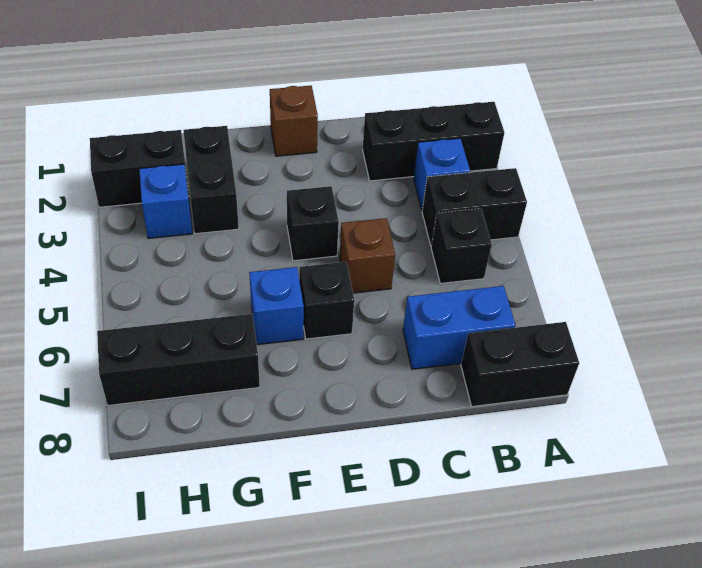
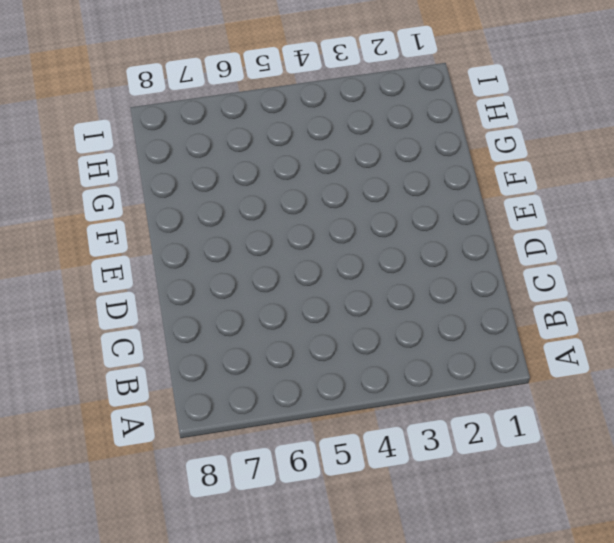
none -> black brick A2:C2 level 1
none -> black brick A4:B4 level 1
none -> black brick A8:B8 level 1

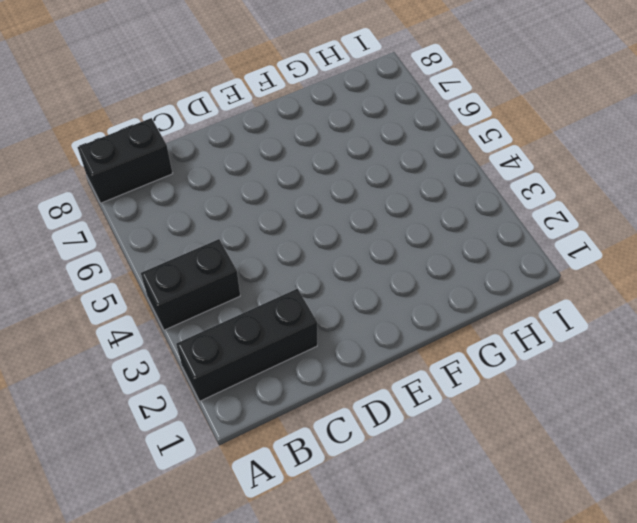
none -> blue brick B3 level 1
none -> black brick B5 level 1
none -> blue brick B7:C7 level 1

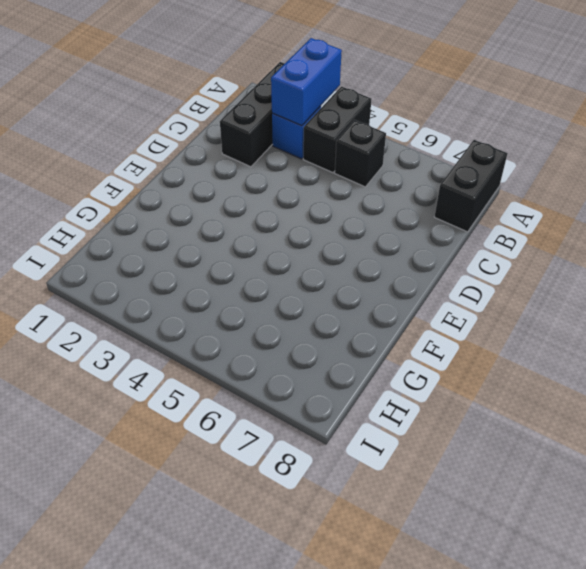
blue brick A3:B3 level 2 -> blue brick B7:C7 level 1
none -> brown brick D5 level 1
none -> brown brick E1 level 1
none -> black brick E4 level 1

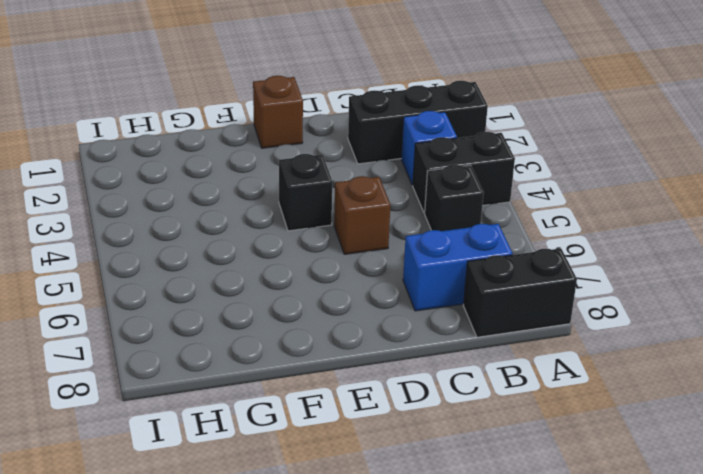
none -> black brick E6 level 1
none -> blue brick F6 level 1
none -> black brick G2:G3 level 1

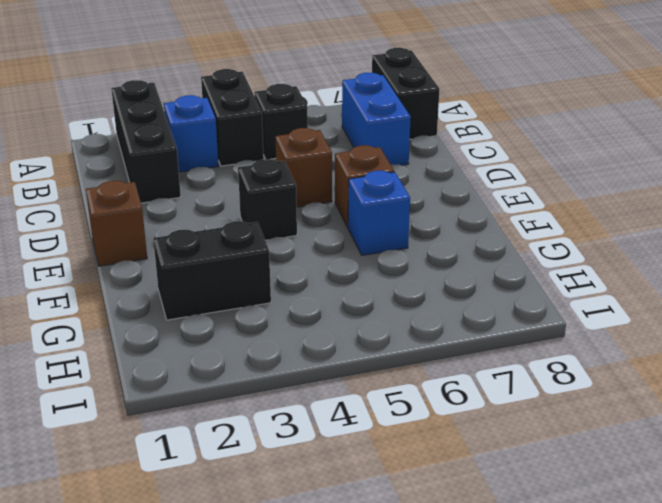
brown brick E6 level 1 -> black brick E6 level 1
none -> black brick G7:I7 level 1
none -> black brick H2:I2 level 1
none -> blue brick H3 level 1

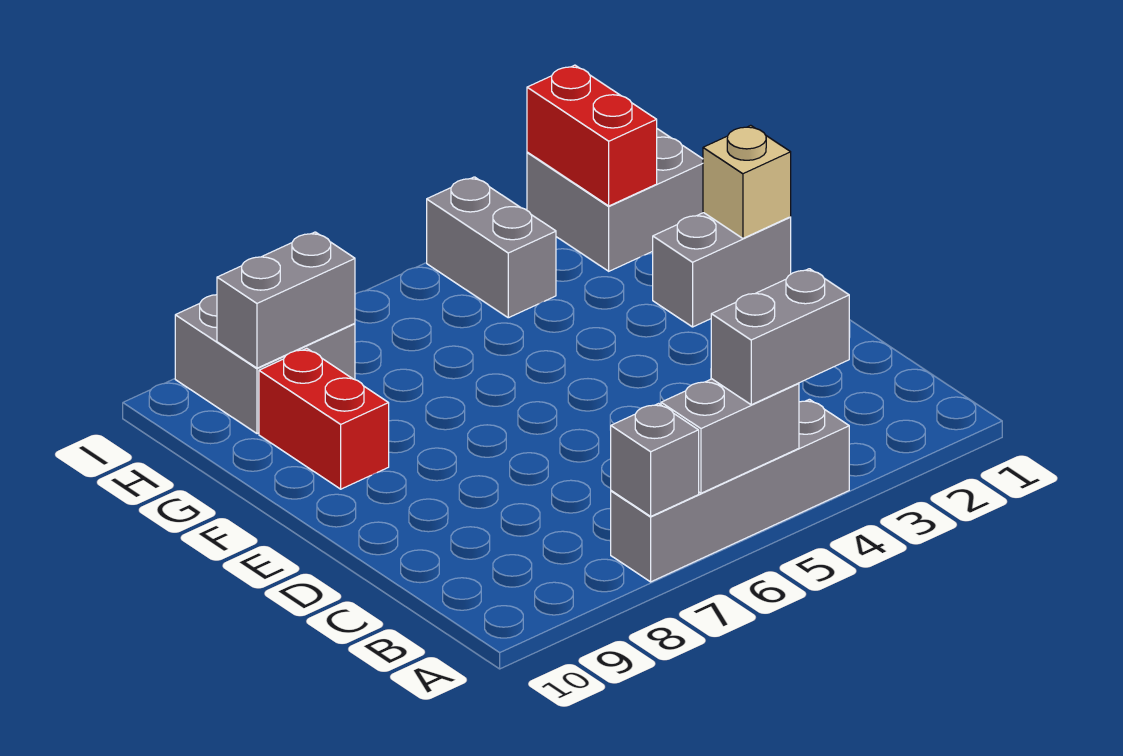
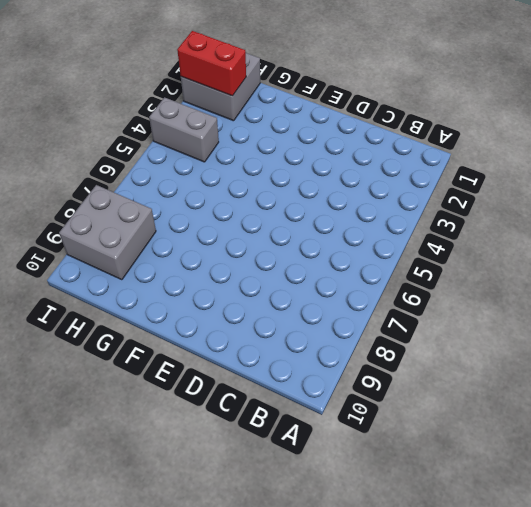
none -> grey brick A4:A7 level 1
none -> grey brick F1:F2 level 1
none -> red brick F9:G9 level 1

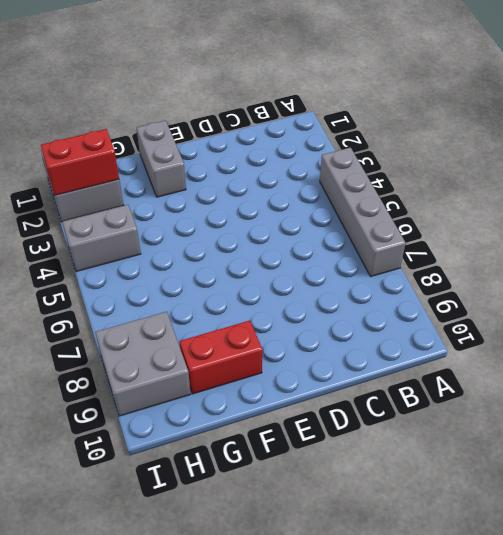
none -> grey brick A5:A6 level 2
none -> grey brick A7 level 2
none -> tan brick F1 level 2

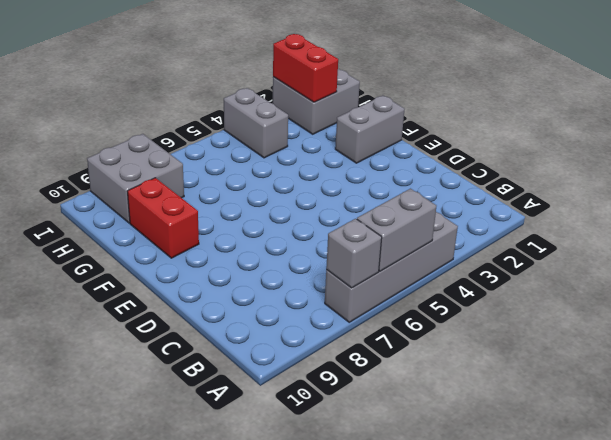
none -> tan brick F1 level 2
none -> grey brick H8:H9 level 2
none -> grey brick A4:A5 level 3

#####

The count alone is wanted: how many lines above hold the string "grey"?

6